*Problem to solve*. Whenever "yellow" appears in a line of the entries below, that line counts; give the total only.

┌─ Data for the task

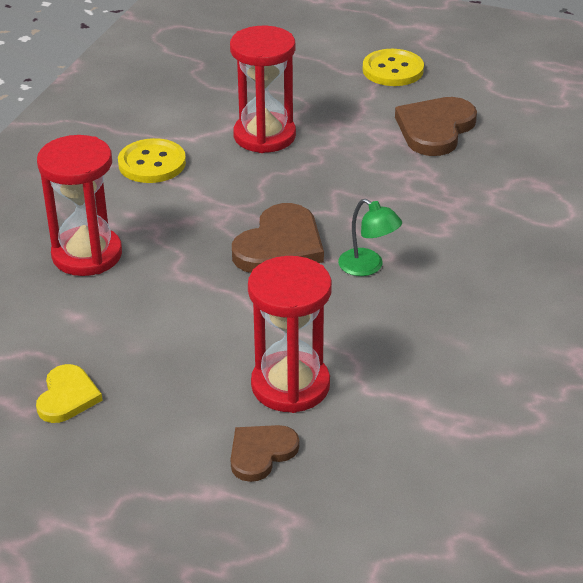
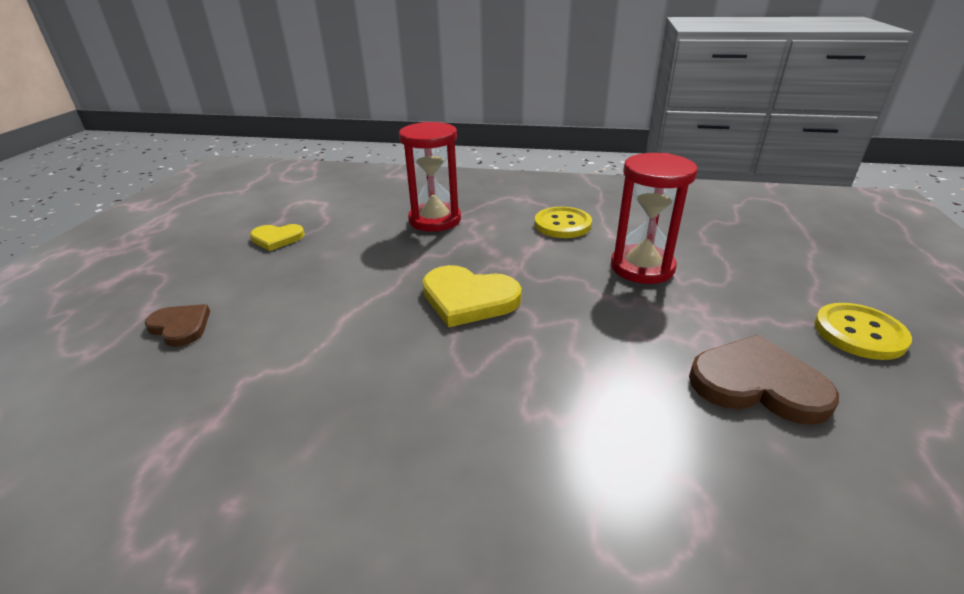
camera: 80 degrees right, 5 degrees down
(280, 245) = (468, 299): brown heart -> yellow heart
(290, 385) = (263, 331): red hourglass -> none
(368, 267) = (445, 358): green lamp -> none

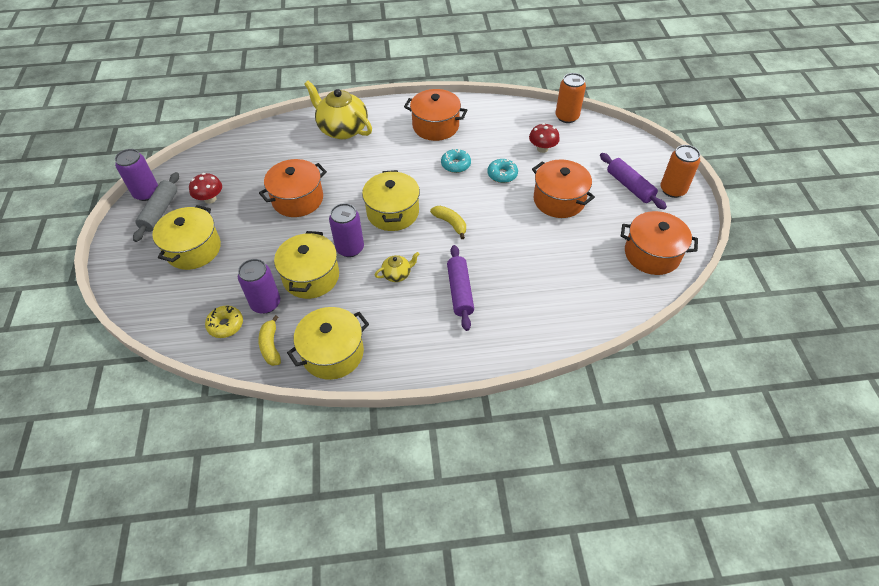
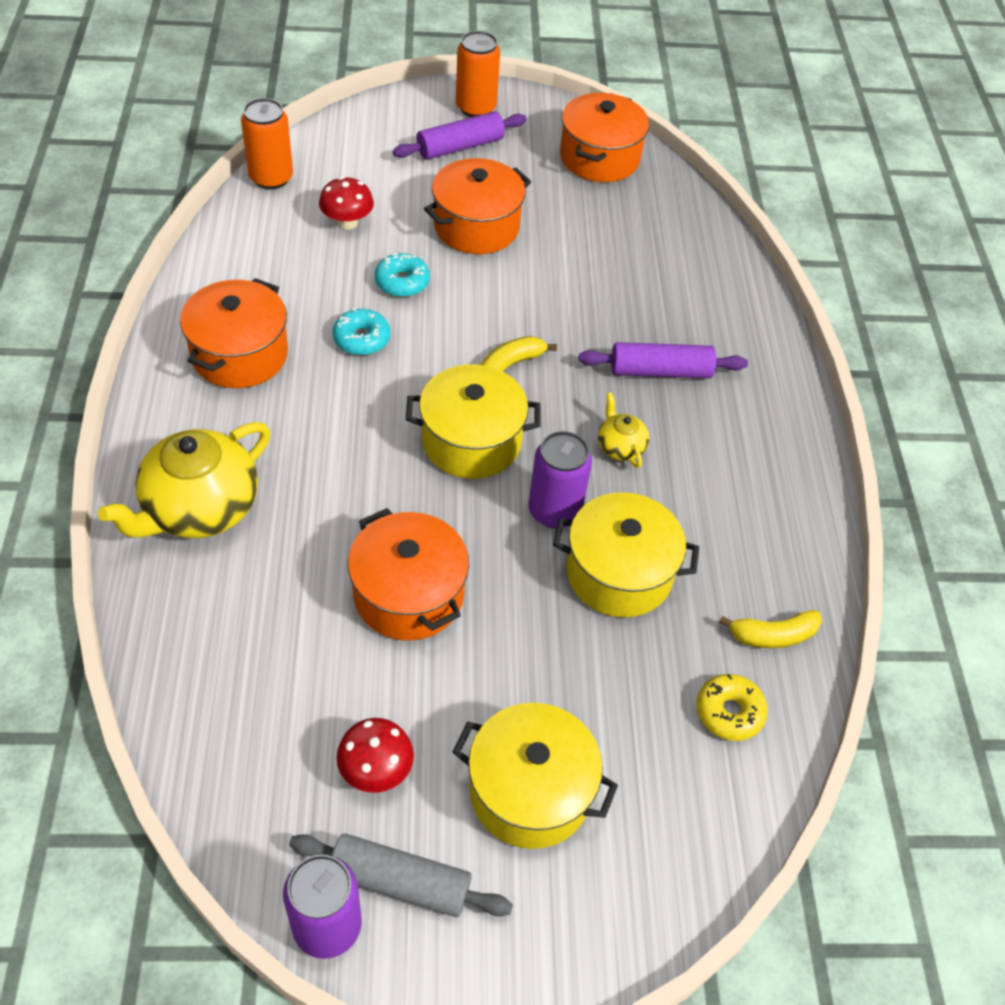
camera: 90 degrees left, 0 degrees up
(266, 303) = (679, 646): purple can -> none
(333, 353) = (783, 544): yellow pot -> none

└─

*Answer space*. 2